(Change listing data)
● ● ●

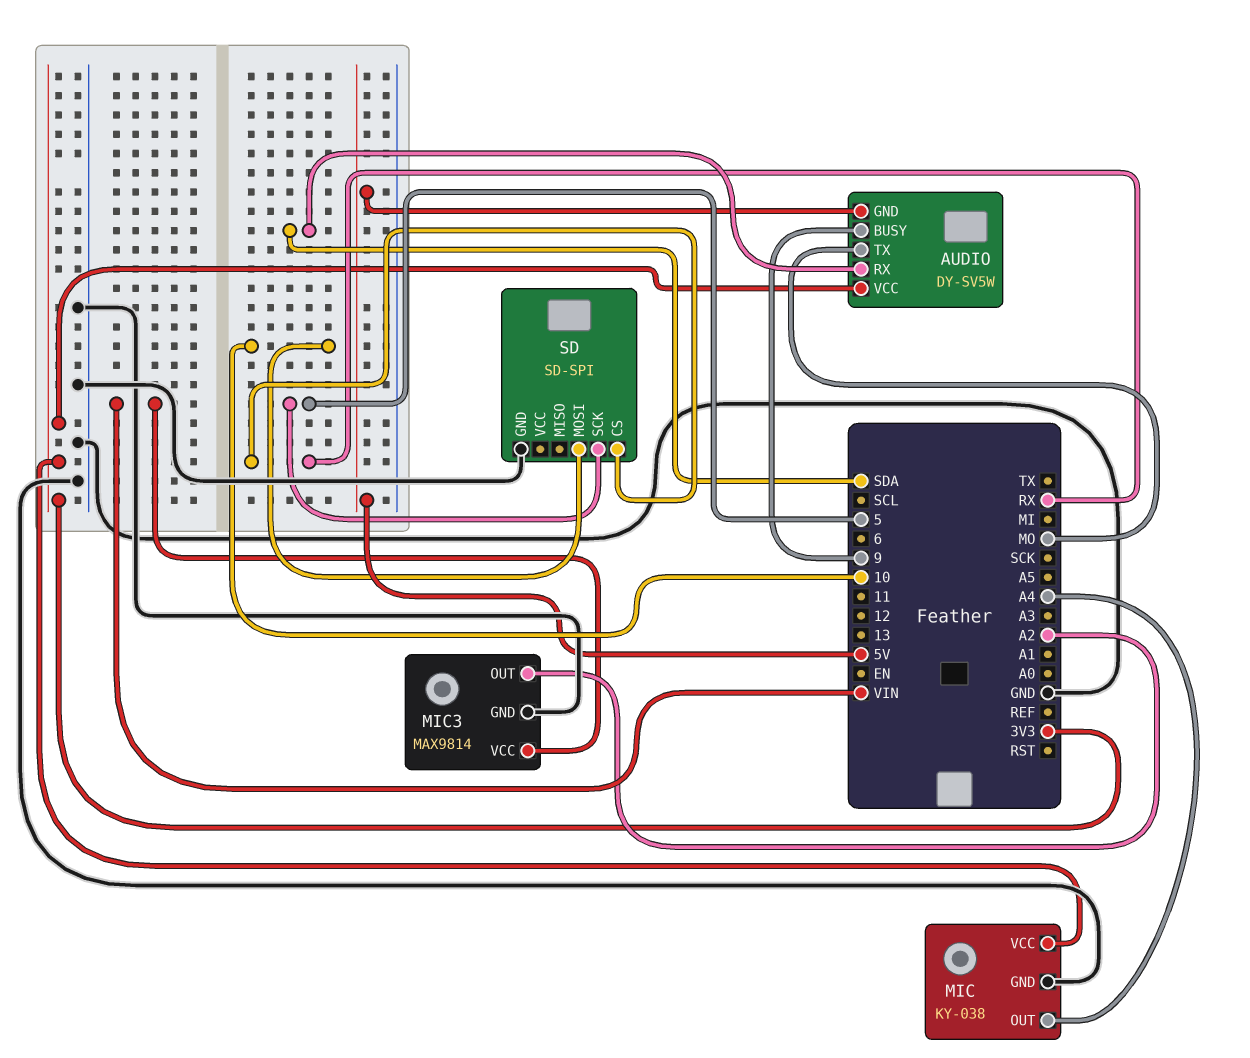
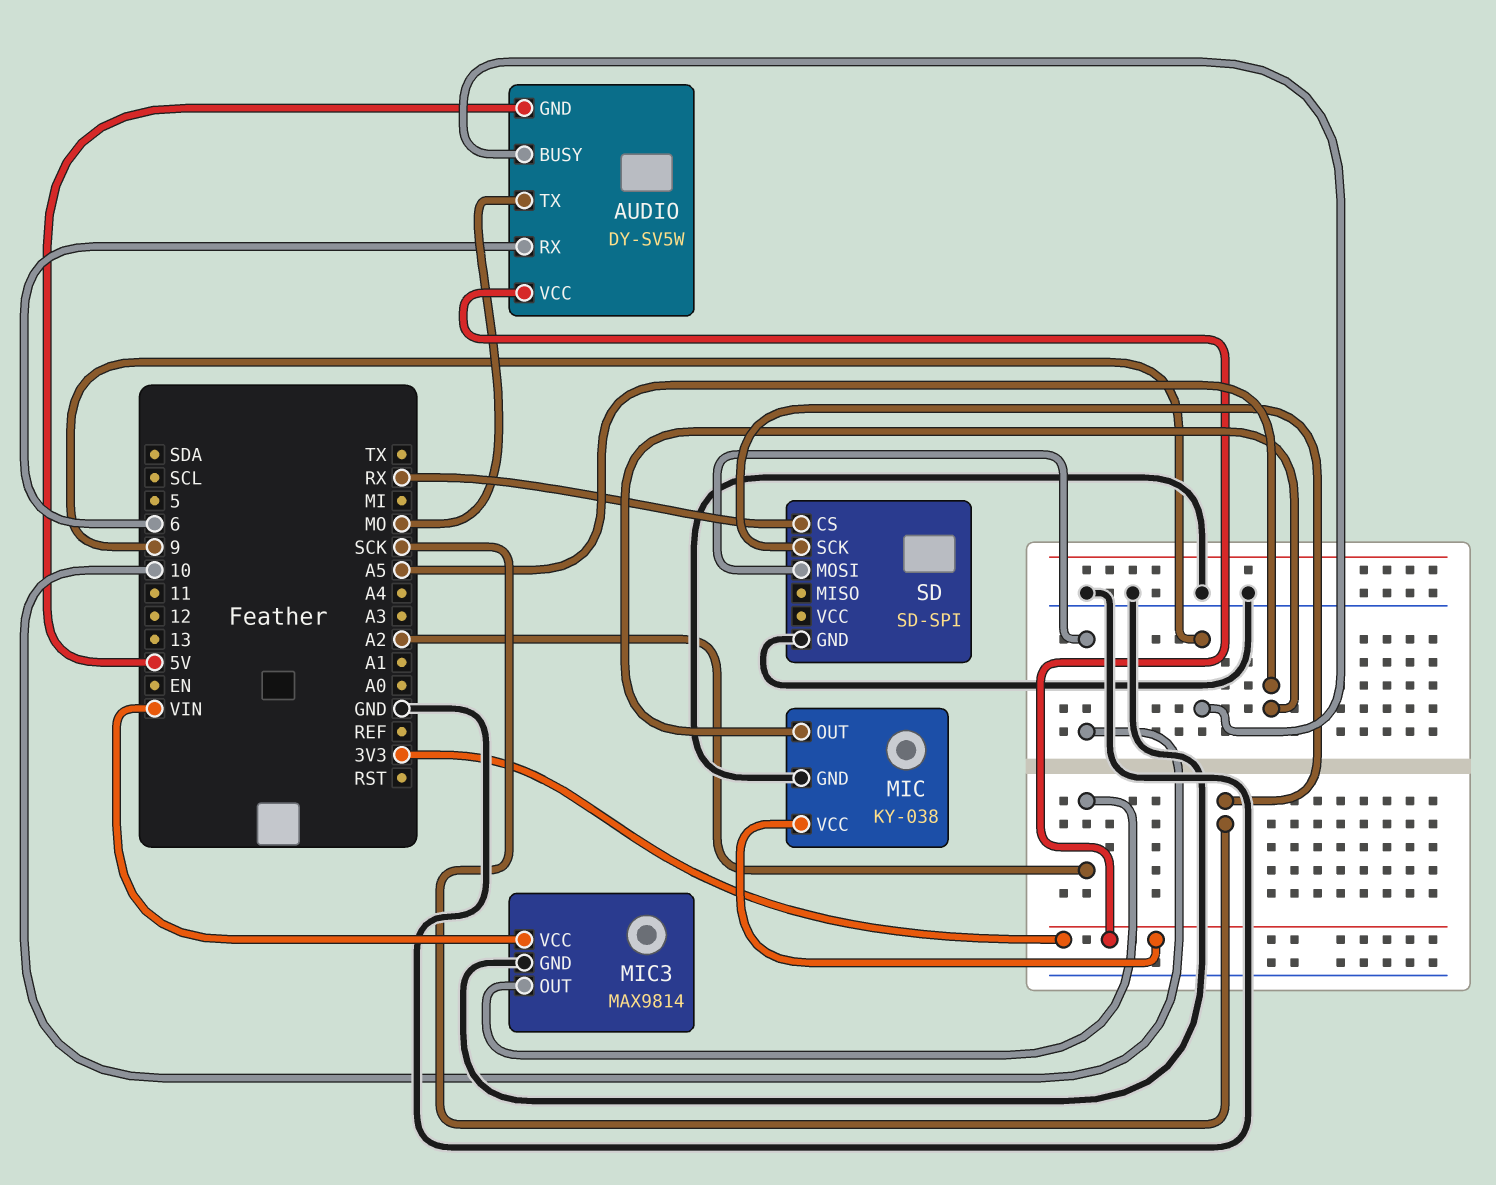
AUDIO pin RX: SDA -> 6
MIC pin OUT: A4 -> A5
SD pin SCK: 5 -> SCK

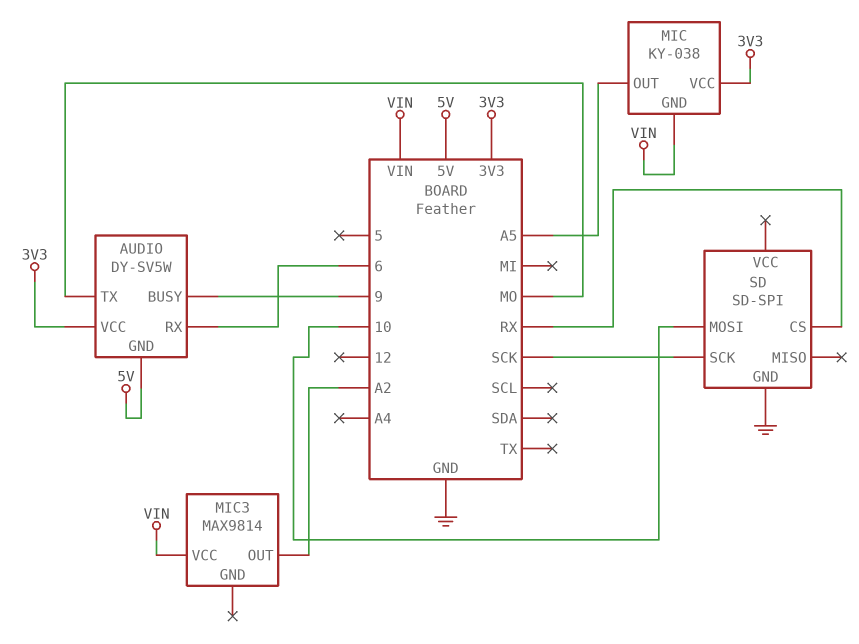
MIC pin GND: GND -> VIN
MIC3 pin GND: GND -> none

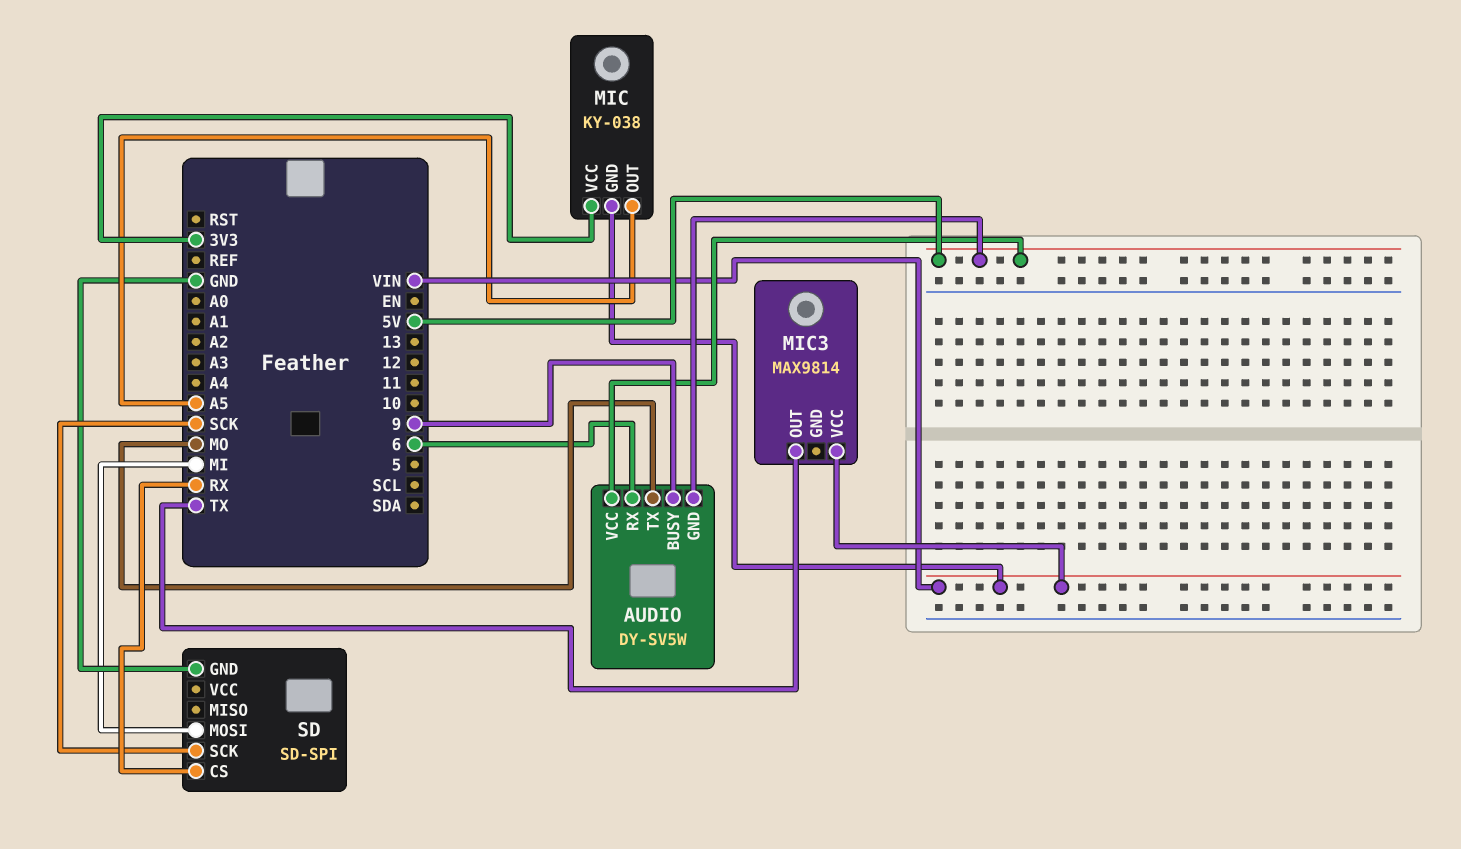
AUDIO pin VCC: 3V3 -> 5V
MIC3 pin OUT: A2 -> TX
SD pin MOSI: 10 -> MI

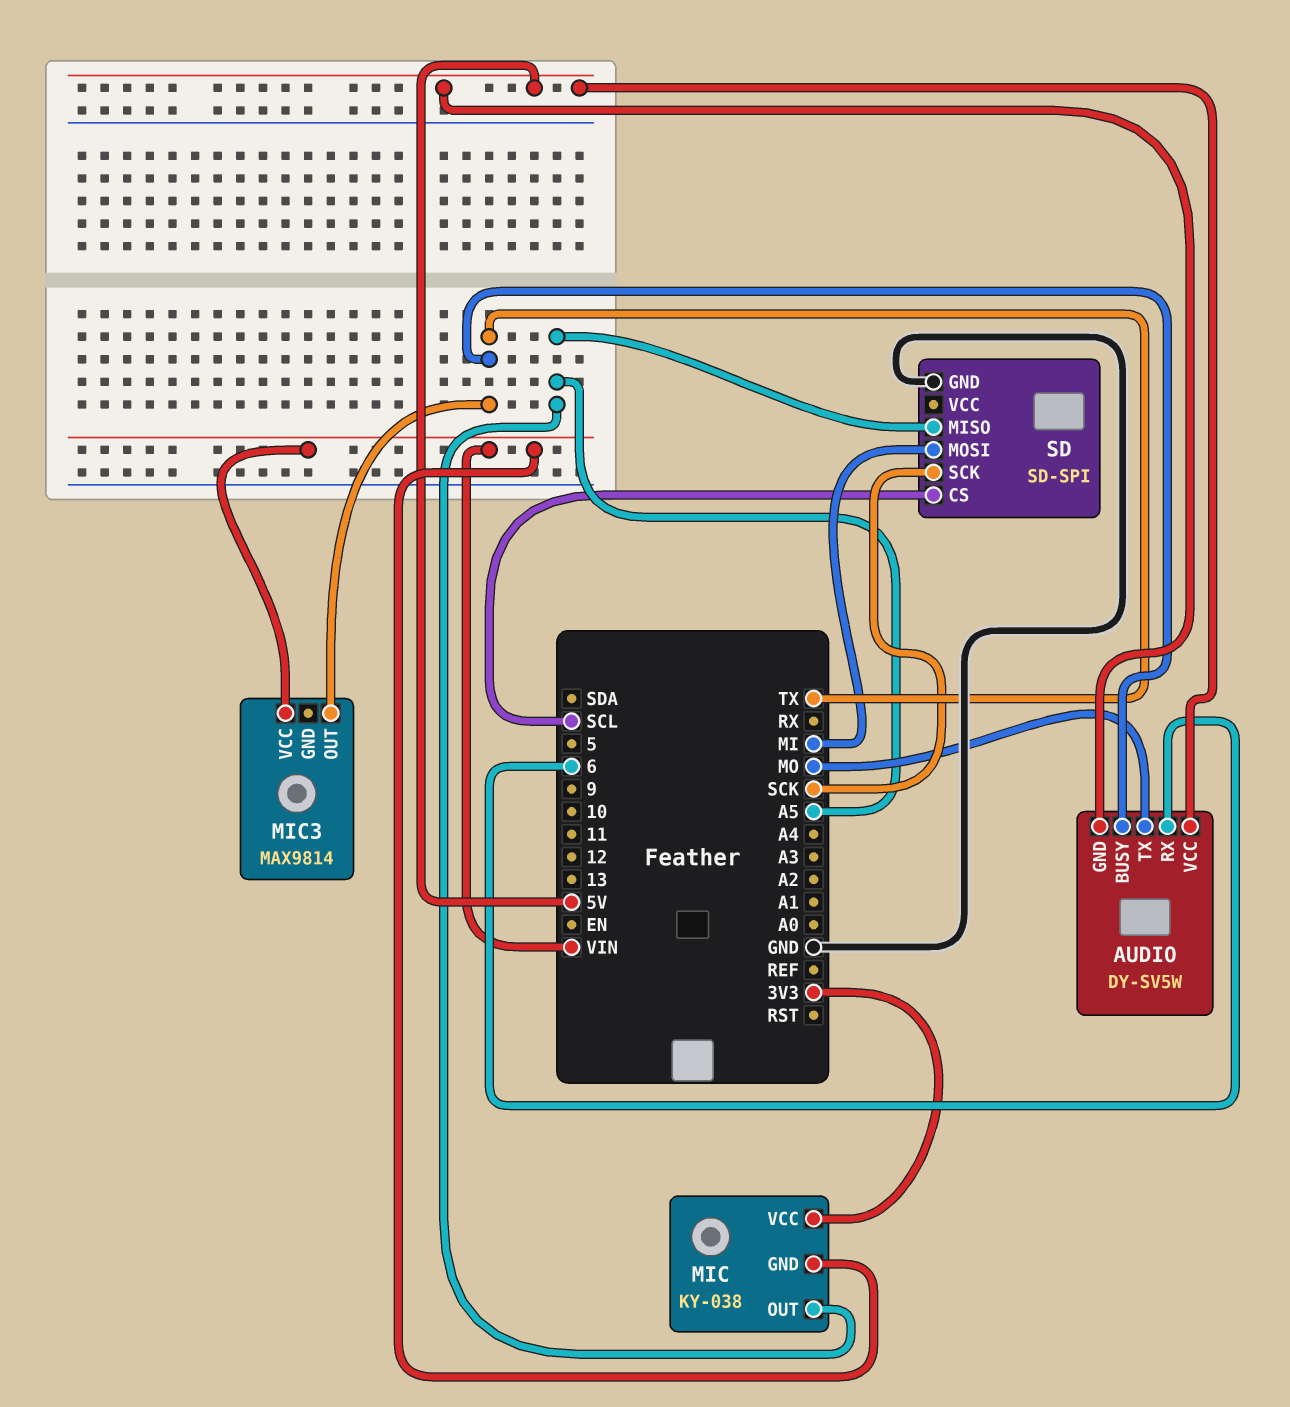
AUDIO pin BUSY: 9 -> TX
SD pin CS: RX -> SCL
SD pin MISO: none -> A5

● ● ●

▶ _What to do_
Repeat the entries verbatim; no pictures.

▶ _Your solution_
AUDIO pin RX: SDA -> 6
MIC pin OUT: A4 -> A5
SD pin SCK: 5 -> SCK

MIC pin GND: GND -> VIN
MIC3 pin GND: GND -> none

AUDIO pin VCC: 3V3 -> 5V
MIC3 pin OUT: A2 -> TX
SD pin MOSI: 10 -> MI

AUDIO pin BUSY: 9 -> TX
SD pin CS: RX -> SCL
SD pin MISO: none -> A5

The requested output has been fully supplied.